_SOURCE MATERIAL_
------------
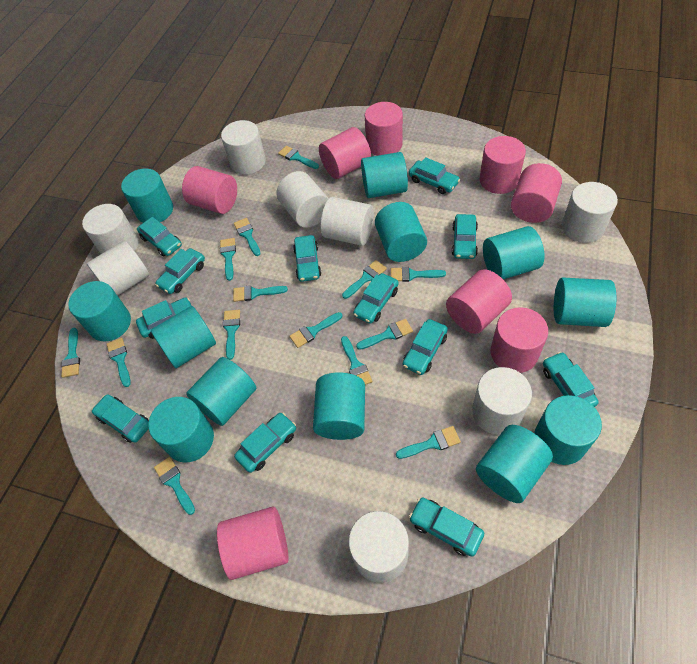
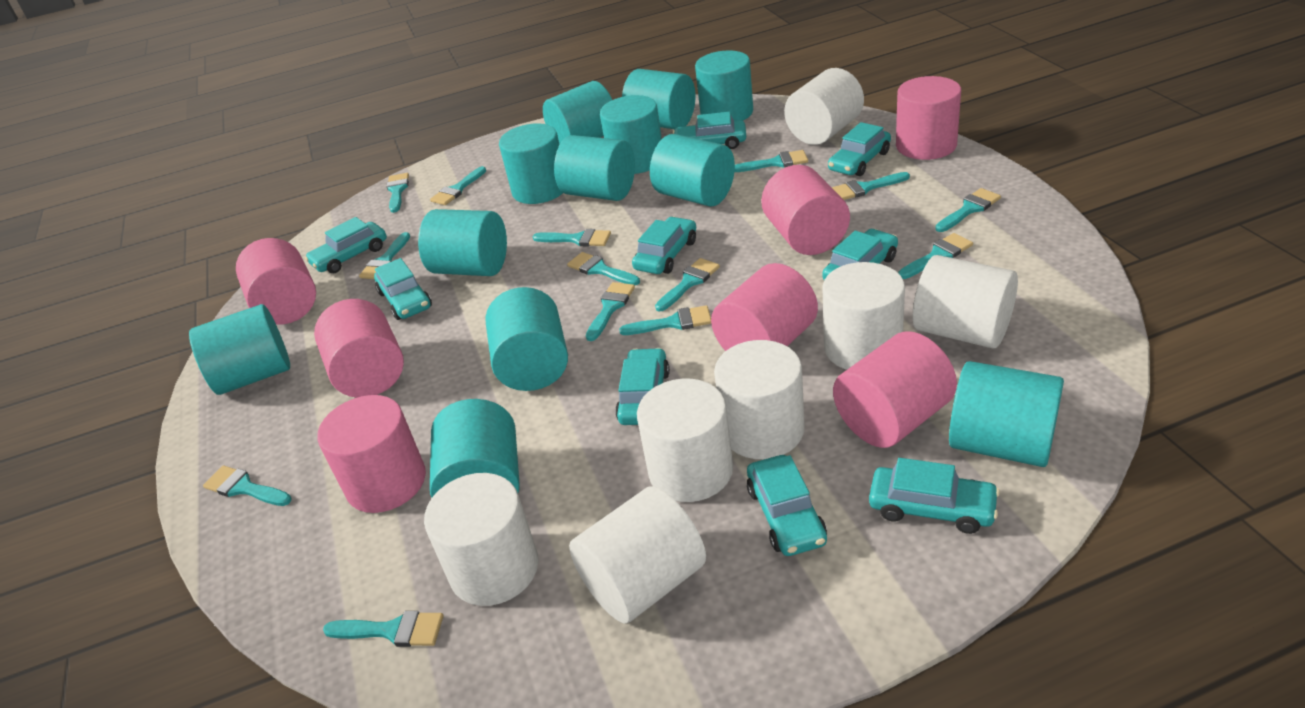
pink cylinder: 8 -> 7
turquoise car: 12 -> 9
white cylinder: 8 -> 7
------------
_WHAT YOU HAVE TO DO_
Apart from the pictures, every line above must be repeated exactly.

_EXERCISE OUTPUT_
pink cylinder: 8 -> 7
turquoise car: 12 -> 9
white cylinder: 8 -> 7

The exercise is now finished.